* start Rows *

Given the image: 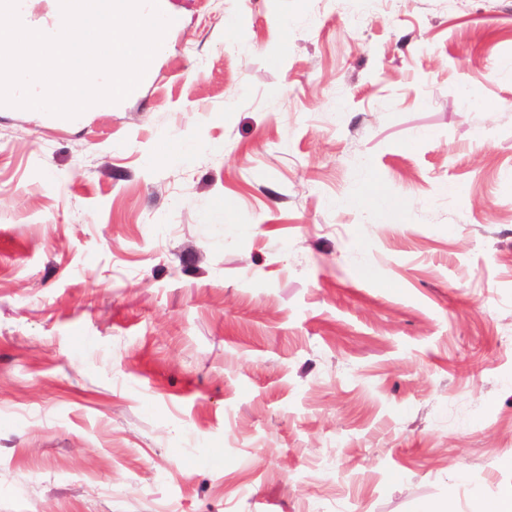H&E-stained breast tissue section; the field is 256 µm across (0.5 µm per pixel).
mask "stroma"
Instances as JSON below:
<instances>
[{"instance_id":"1","label":"stroma","mask_w":512,"mask_h":512,"mask_svg":"<svg viewBox=\"0 0 512 512\" xmlns=\"http://www.w3.org/2000/svg\"><path fill=\"white\" fill-rule=\"evenodd\" d=\"M161 9L123 101L0 109V512H478L512 0Z\"/></svg>"}]
</instances>
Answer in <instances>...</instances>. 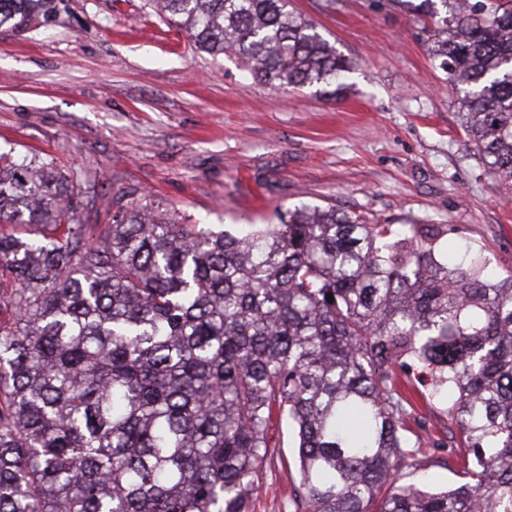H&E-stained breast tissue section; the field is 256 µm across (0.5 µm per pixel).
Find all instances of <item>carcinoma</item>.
Segmentation results:
<instances>
[{"label": "carcinoma", "mask_w": 512, "mask_h": 512, "mask_svg": "<svg viewBox=\"0 0 512 512\" xmlns=\"http://www.w3.org/2000/svg\"><path fill=\"white\" fill-rule=\"evenodd\" d=\"M53 0H0L20 30ZM254 80L336 99L354 62L290 0H154ZM384 0L458 87L464 146L512 190V0ZM76 171L0 153V512H250L288 422L302 512H512V274L443 224L303 205L238 235L134 197L97 239ZM333 295V301L327 295ZM473 464L399 485L420 406ZM422 416L427 428L435 438L444 437L448 423V415L443 411V406L436 405L432 410L422 406Z\"/></svg>", "instance_id": "1"}]
</instances>
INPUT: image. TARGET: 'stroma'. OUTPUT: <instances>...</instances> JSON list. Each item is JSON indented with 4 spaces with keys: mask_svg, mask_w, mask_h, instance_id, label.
<instances>
[{
    "mask_svg": "<svg viewBox=\"0 0 512 512\" xmlns=\"http://www.w3.org/2000/svg\"><path fill=\"white\" fill-rule=\"evenodd\" d=\"M356 65L340 99L254 81L236 56L194 49L150 0H54L23 31L0 27V153L80 169L78 213L108 232L129 192L161 217L234 230L333 205L390 224H445L512 273V195L464 149L458 95L421 22L376 0H292ZM252 512H297L288 430ZM427 478L453 486L451 448L422 446Z\"/></svg>",
    "mask_w": 512,
    "mask_h": 512,
    "instance_id": "1",
    "label": "stroma"
}]
</instances>
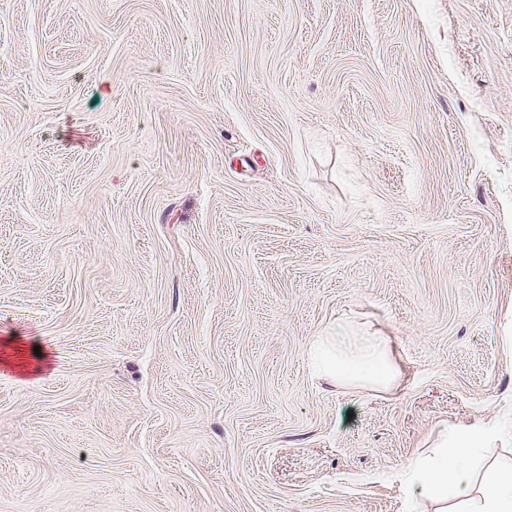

* end Rows *

→ What the exercise asks
Reproduce the lines from the line with "Find all instances of <item>carcinoma</item>." through the last line of the entries exactly, including both ends and excluding pictures.

→ Reply to the exercise
Find all instances of <item>carcinoma</item>.
Segmentation results:
<instances>
[{"label": "carcinoma", "mask_w": 512, "mask_h": 512, "mask_svg": "<svg viewBox=\"0 0 512 512\" xmlns=\"http://www.w3.org/2000/svg\"><path fill=\"white\" fill-rule=\"evenodd\" d=\"M53 0H0L20 30ZM254 80L336 99L354 62L290 0H154ZM384 0L458 87L464 146L512 190V0ZM76 171L0 153V512H250L288 422L302 512H512V274L443 224L303 205L238 235L134 197L97 239ZM333 295V301L327 295ZM473 464L399 485L420 406ZM422 416L427 428L435 438L444 437L448 423V415L443 411V406L436 405L432 410L422 406Z\"/></svg>", "instance_id": "1"}]
</instances>
INPUT: image. TARGET: 'stroma'. OUTPUT: <instances>...</instances> JSON list. Each item is JSON indented with 4 spaces with keys: mask_svg, mask_w, mask_h, instance_id, label.
<instances>
[{
    "mask_svg": "<svg viewBox=\"0 0 512 512\" xmlns=\"http://www.w3.org/2000/svg\"><path fill=\"white\" fill-rule=\"evenodd\" d=\"M356 65L340 99L254 81L236 56L194 49L150 0H54L23 31L0 27V153L80 169L78 213L108 232L129 192L161 217L234 230L333 205L390 224H445L512 273V195L464 149L458 95L421 22L376 0H292ZM252 512H297L288 430ZM427 478L453 486L451 448L422 446Z\"/></svg>",
    "mask_w": 512,
    "mask_h": 512,
    "instance_id": "1",
    "label": "stroma"
}]
</instances>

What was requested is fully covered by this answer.